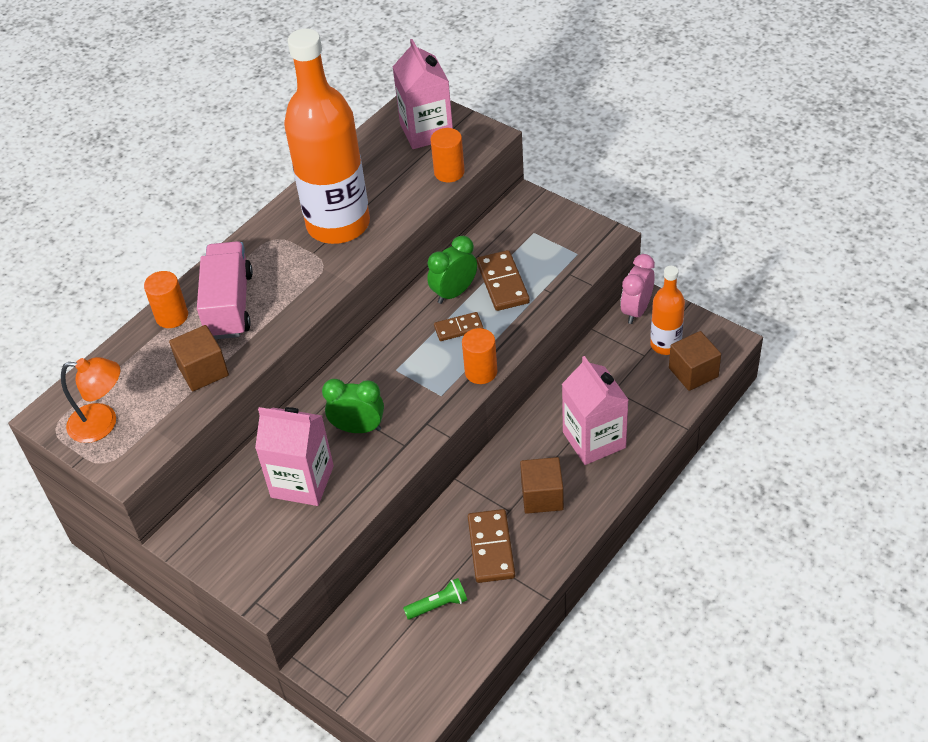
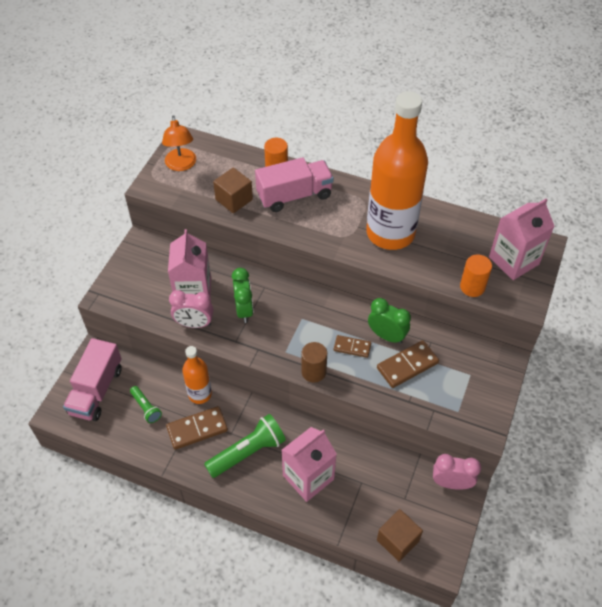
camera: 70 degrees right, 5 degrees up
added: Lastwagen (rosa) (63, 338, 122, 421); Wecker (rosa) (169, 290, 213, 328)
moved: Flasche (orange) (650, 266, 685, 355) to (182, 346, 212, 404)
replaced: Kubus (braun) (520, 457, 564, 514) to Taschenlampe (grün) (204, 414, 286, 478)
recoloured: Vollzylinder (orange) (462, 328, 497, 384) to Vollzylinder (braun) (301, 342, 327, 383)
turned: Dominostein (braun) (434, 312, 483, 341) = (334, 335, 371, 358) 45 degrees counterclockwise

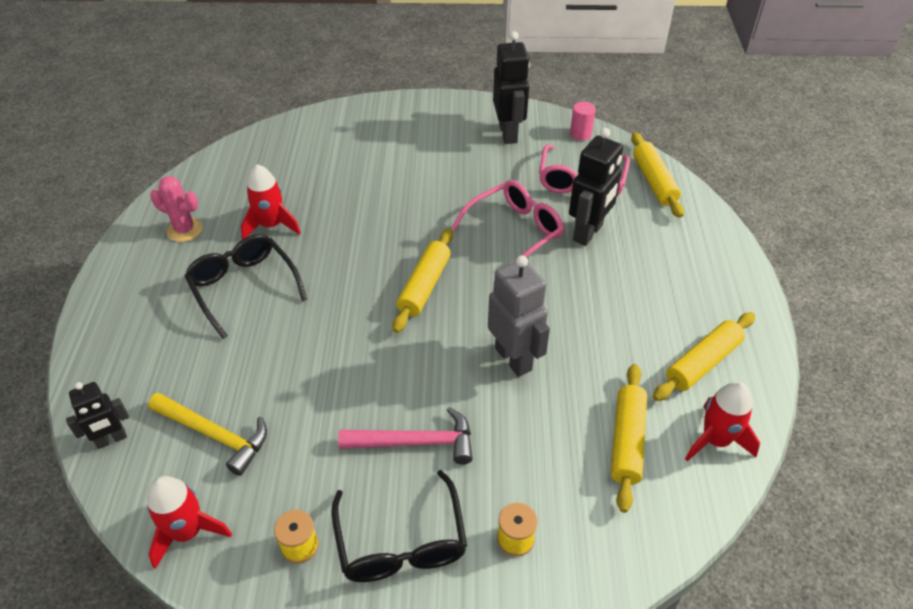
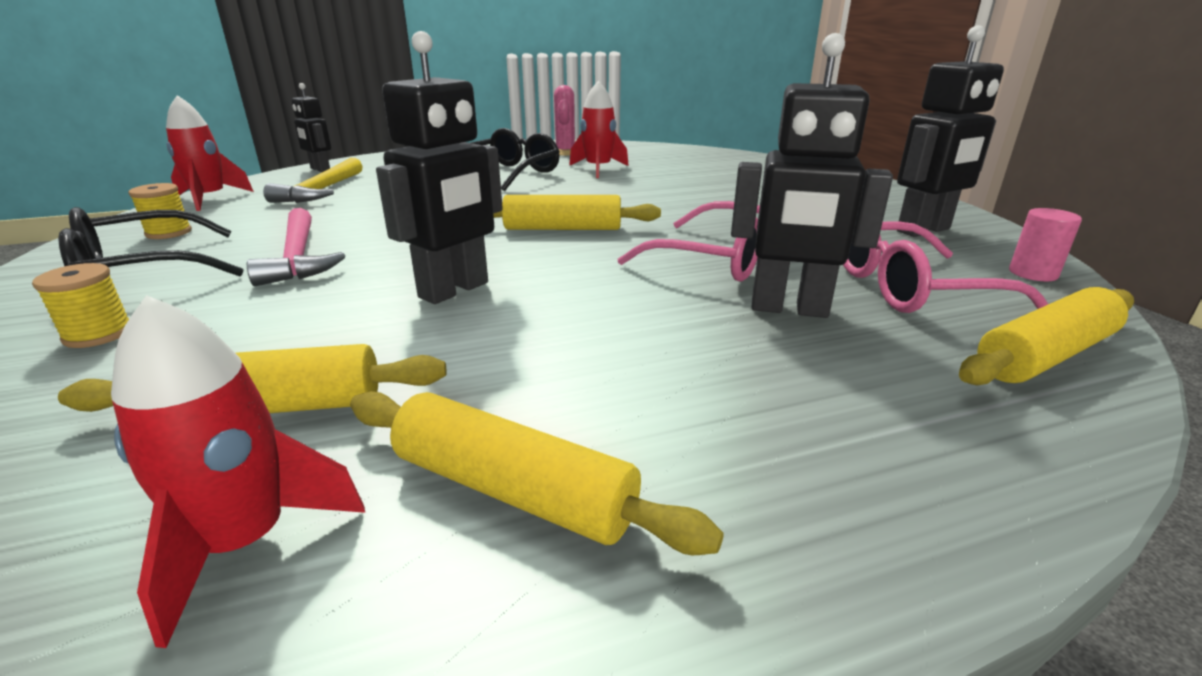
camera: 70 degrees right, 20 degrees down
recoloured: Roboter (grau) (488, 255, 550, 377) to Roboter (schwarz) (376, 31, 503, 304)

-- -- --

**About this task**
In the entries above, the lines from the one bearing "added: Lastwagen (rosa)" up to and including the one bearing "replaced: Kubus (braun)" should be transcribed exactly; no other line is wanted.

**Answer space**
added: Lastwagen (rosa) (63, 338, 122, 421); Wecker (rosa) (169, 290, 213, 328)
moved: Flasche (orange) (650, 266, 685, 355) to (182, 346, 212, 404)
replaced: Kubus (braun) (520, 457, 564, 514) to Taschenlampe (grün) (204, 414, 286, 478)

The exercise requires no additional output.